→ Data below
━━━━━━━━━━━━━━━━━━━━━━━━━━━━━━

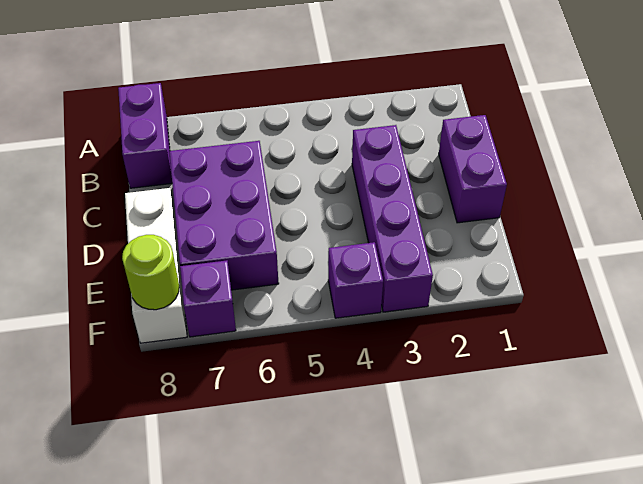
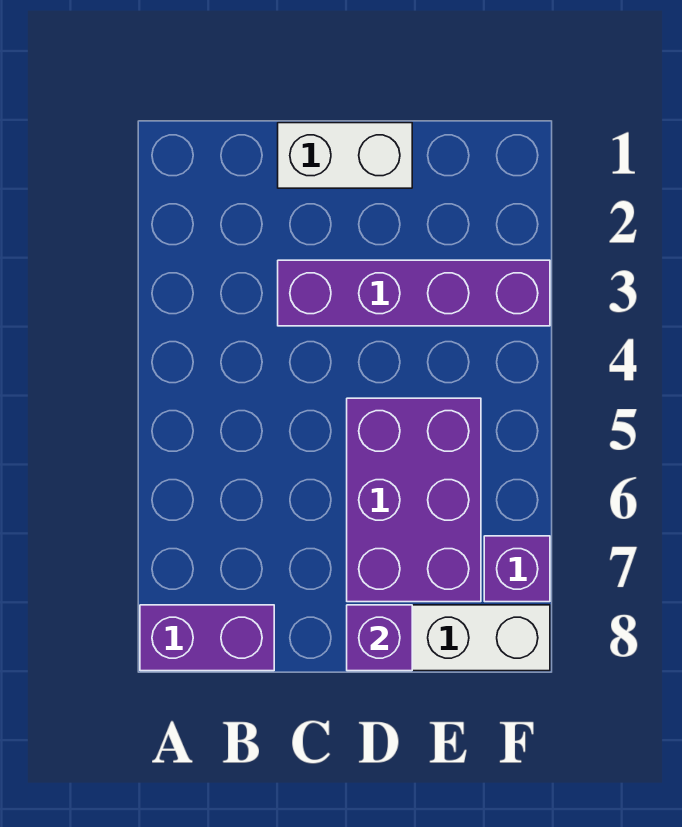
purple brick C1:D1 level 1 -> white brick C1:D1 level 1
purple brick C6:E7 level 1 -> purple brick D5:E7 level 1
purple brick F4 level 1 -> purple brick D8 level 2
lime round brick F8 level 2 -> none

━━━━━━━━━━━━━━━━━━━━━━━━━━━━━━

→ What the task requires
In the copy, omit the pictures and give every line of the data exactly.

→ Expected output
purple brick C1:D1 level 1 -> white brick C1:D1 level 1
purple brick C6:E7 level 1 -> purple brick D5:E7 level 1
purple brick F4 level 1 -> purple brick D8 level 2
lime round brick F8 level 2 -> none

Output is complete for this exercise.